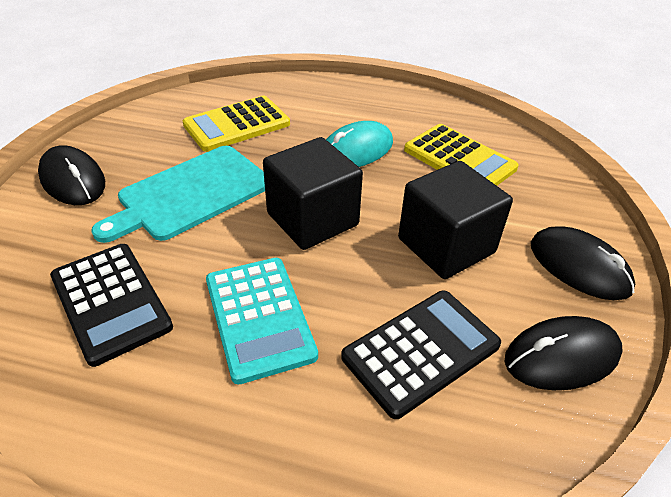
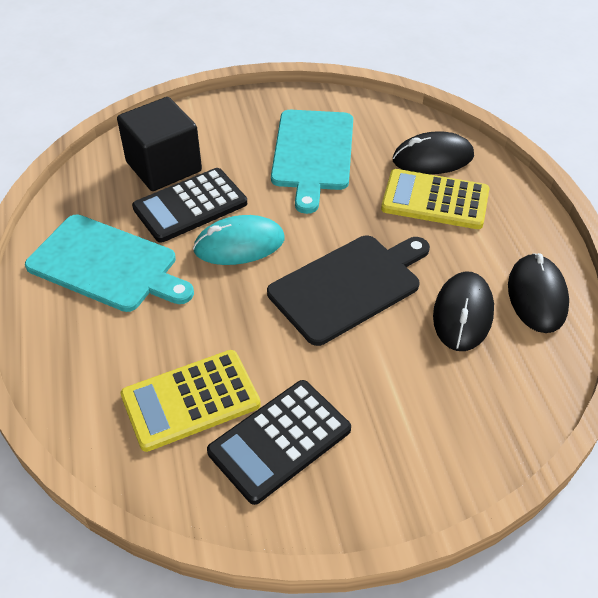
black cube: 2 -> 1
black cutting board: 0 -> 1
turquoise calculator: 1 -> 0
turquoise cutting board: 1 -> 2

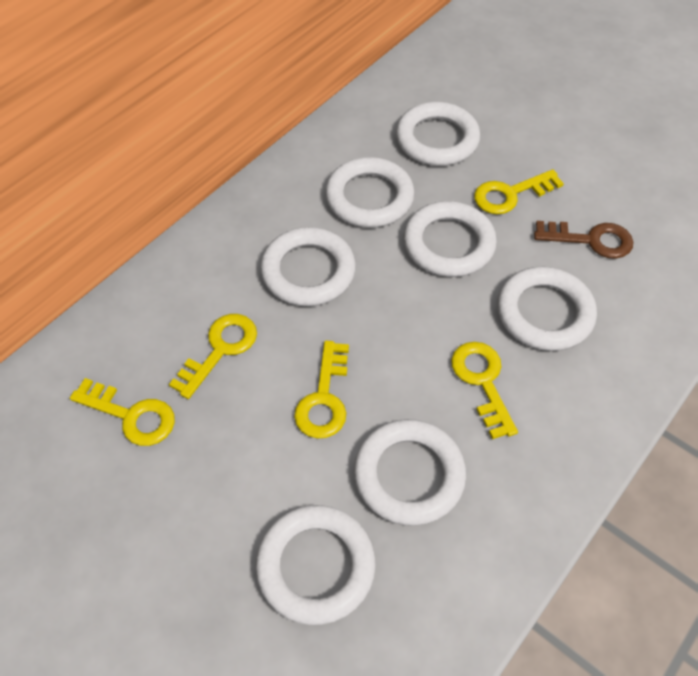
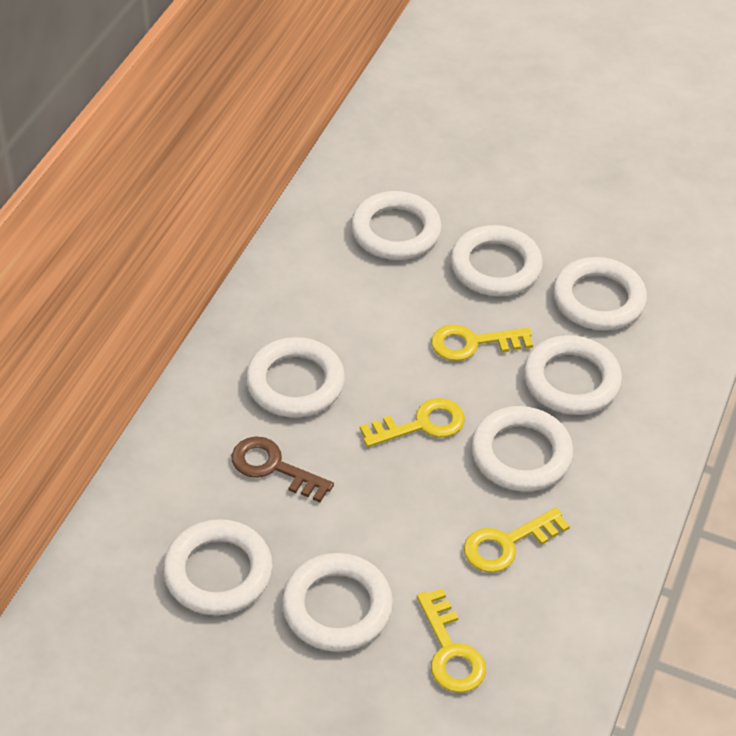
white ring: 7 -> 8
yellow key: 5 -> 4

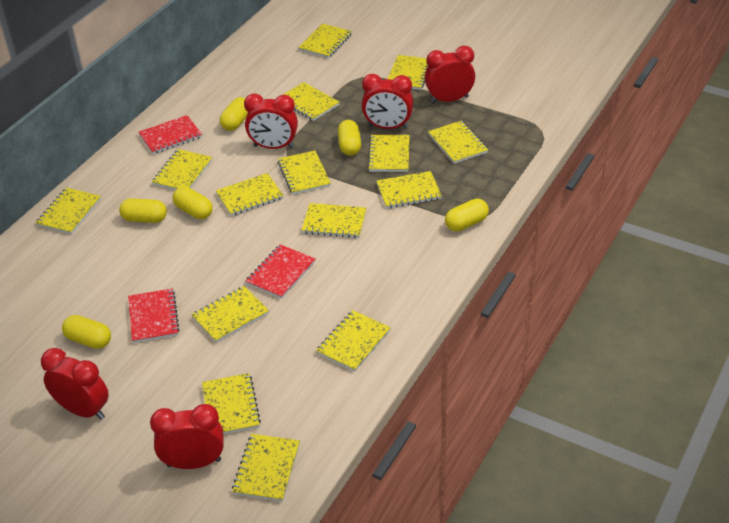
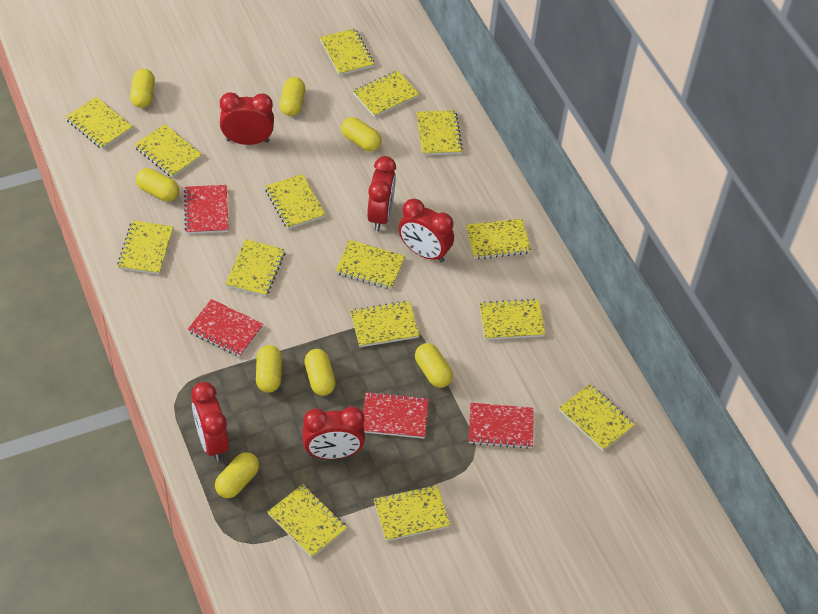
red notebook: 3 -> 4
yellow capsule: 6 -> 8

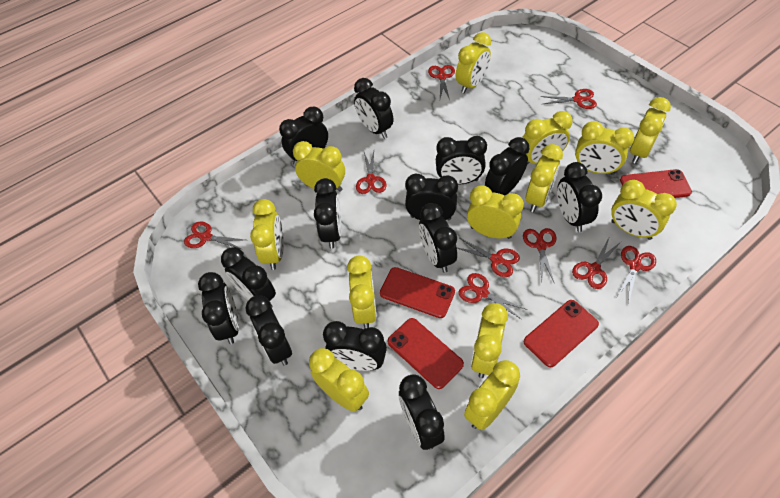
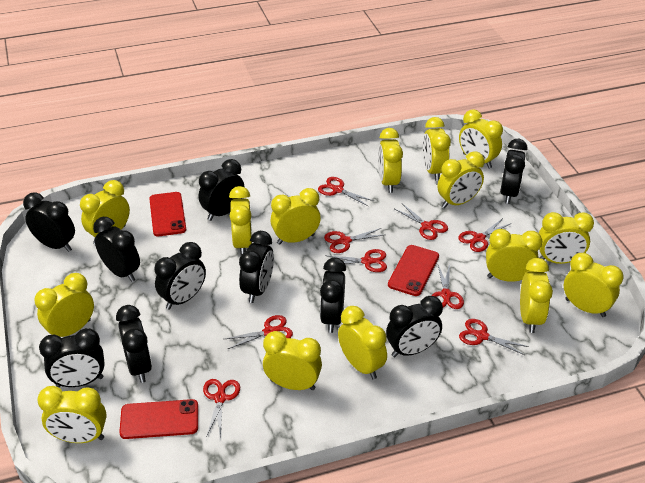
black clock: 13 -> 10
red phone: 4 -> 3
yellow clock: 13 -> 15

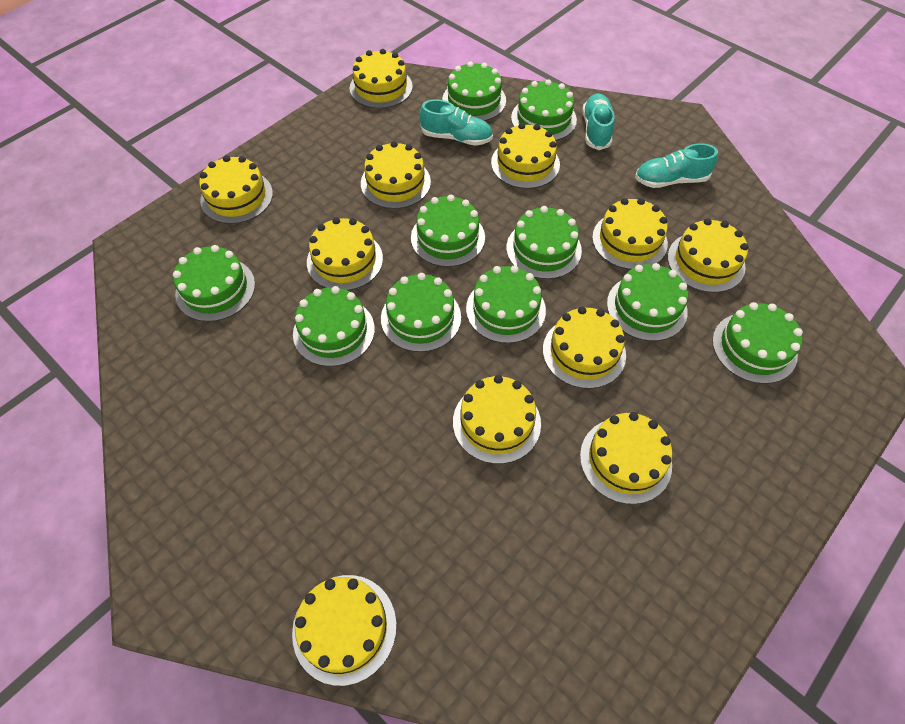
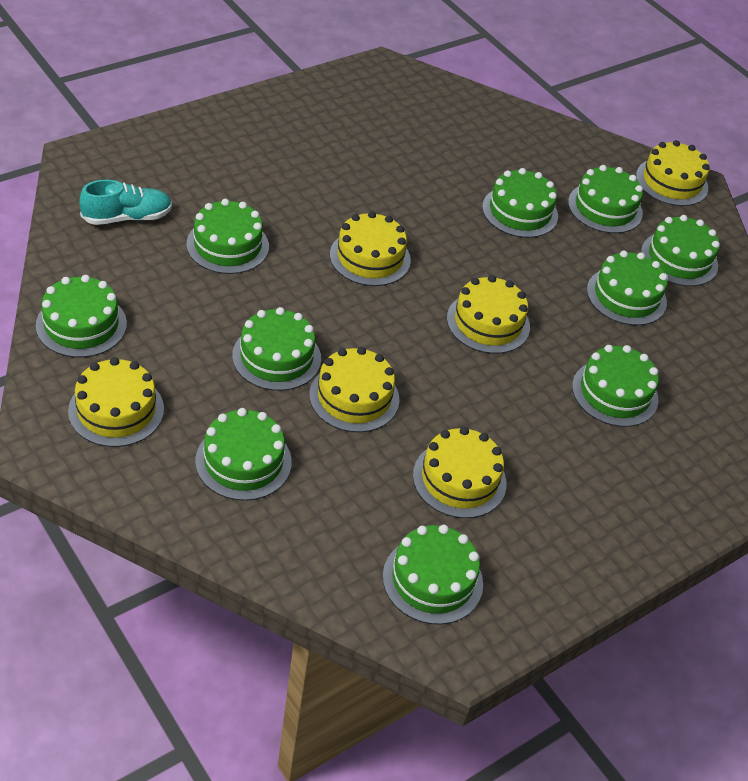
turquoise shoe: 3 -> 1
yellow cake: 11 -> 6

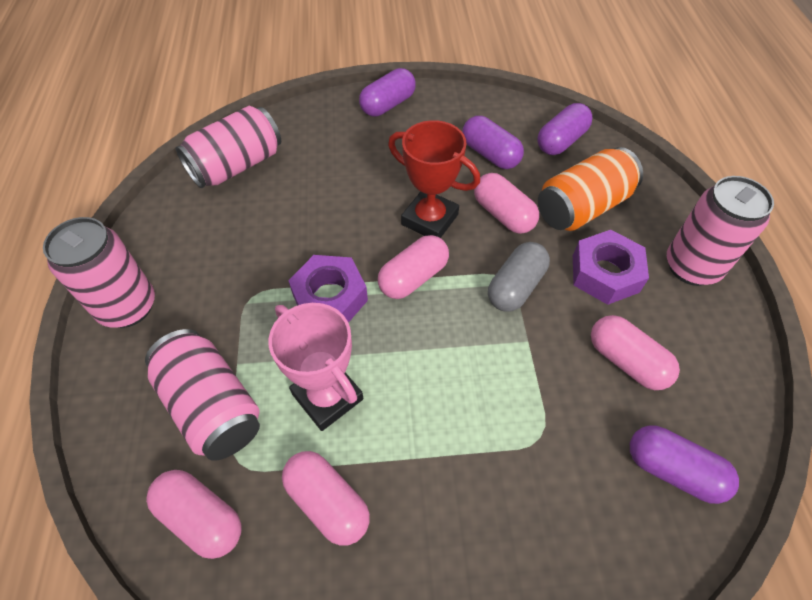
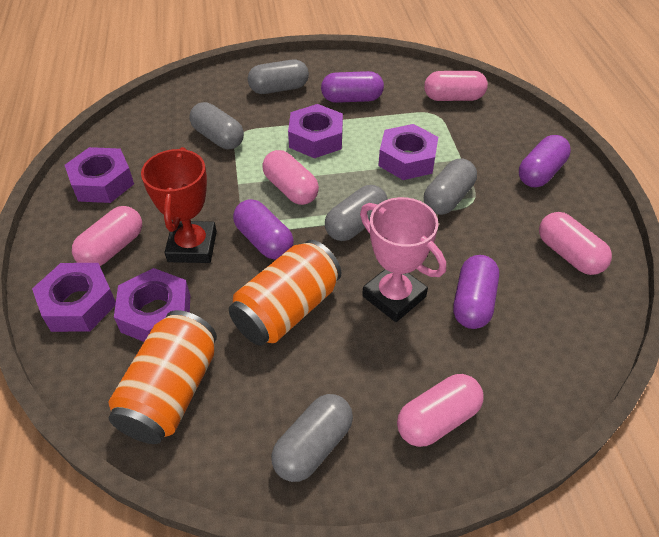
grey capsule: 1 -> 5
orange can: 1 -> 2
pink can: 4 -> 0
purple nut: 2 -> 5

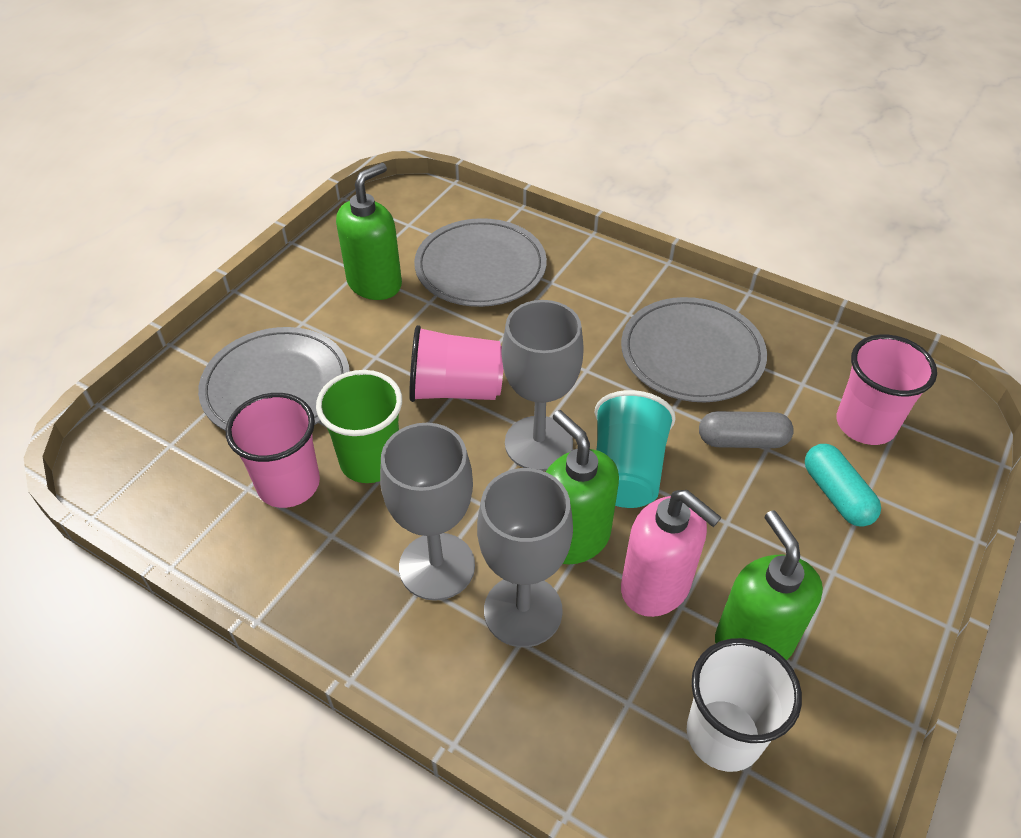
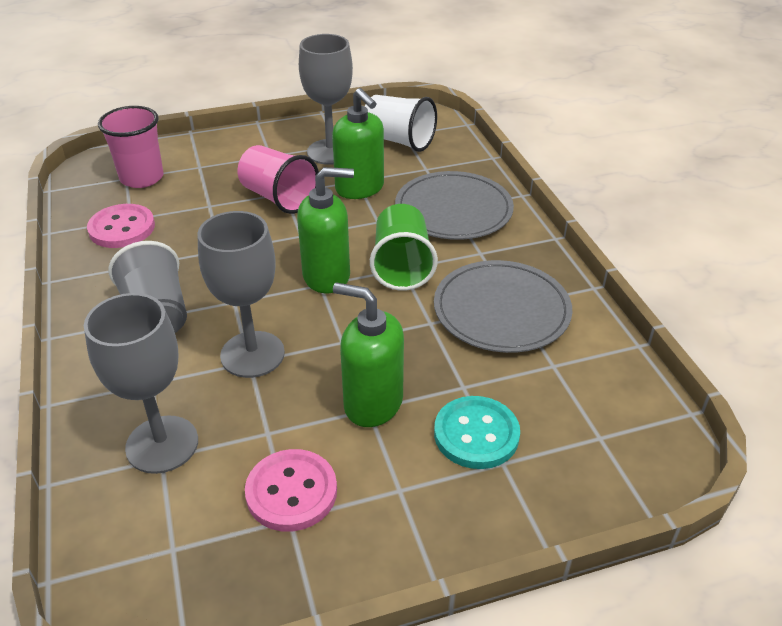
grey capsule: 1 -> 0
grey cup: 0 -> 1
grey plate: 3 -> 2
pink button: 0 -> 2
pink cup: 3 -> 2
pink soap dispenser: 1 -> 0
turquoise button: 0 -> 1
turquoise capsule: 1 -> 0
turquoise cup: 1 -> 0

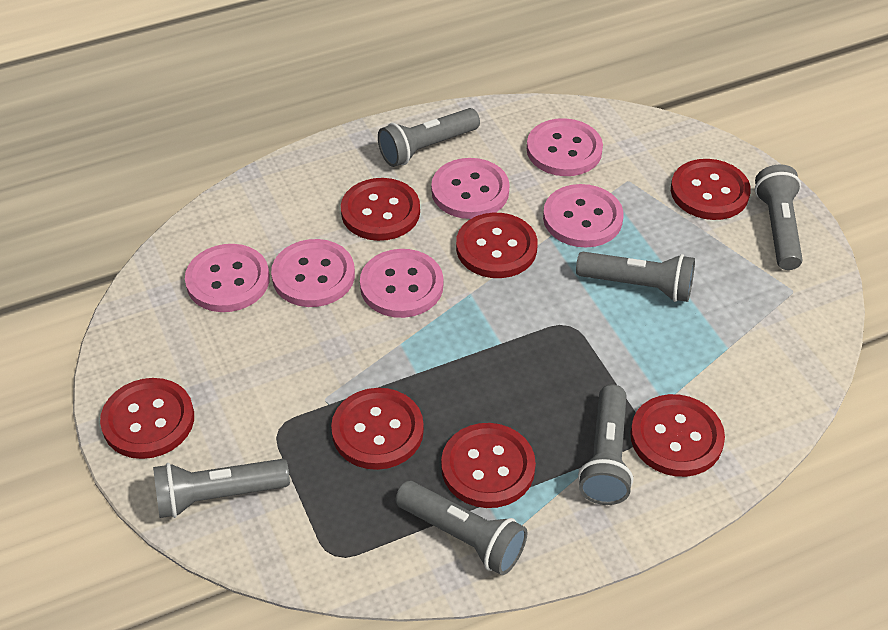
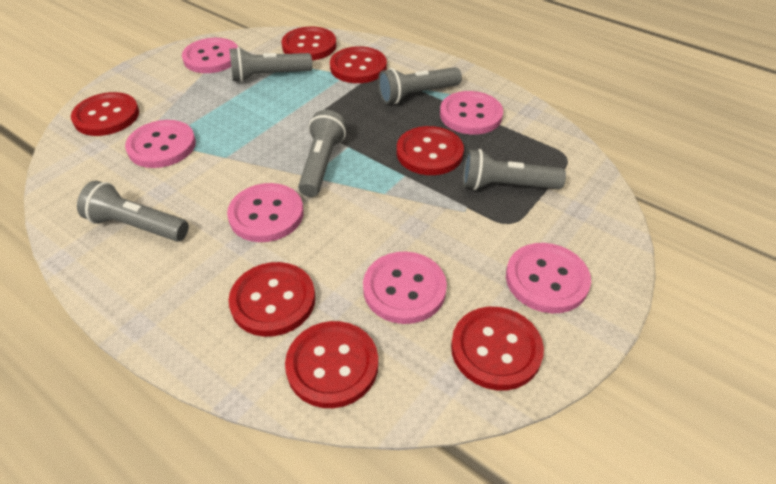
grey flashlight: 6 -> 5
- - - -
## EXERCISE REQUIREMENTS
Reproduce the span beginning at the line with "pink soap dispenser: 1 -> 0" and ending at the last line of the entries above, inclusive, exactly as it stands. Exclude the pictures.

## ANSWER TO THE EXERCISE
pink soap dispenser: 1 -> 0
turquoise button: 0 -> 1
turquoise capsule: 1 -> 0
turquoise cup: 1 -> 0

grey flashlight: 6 -> 5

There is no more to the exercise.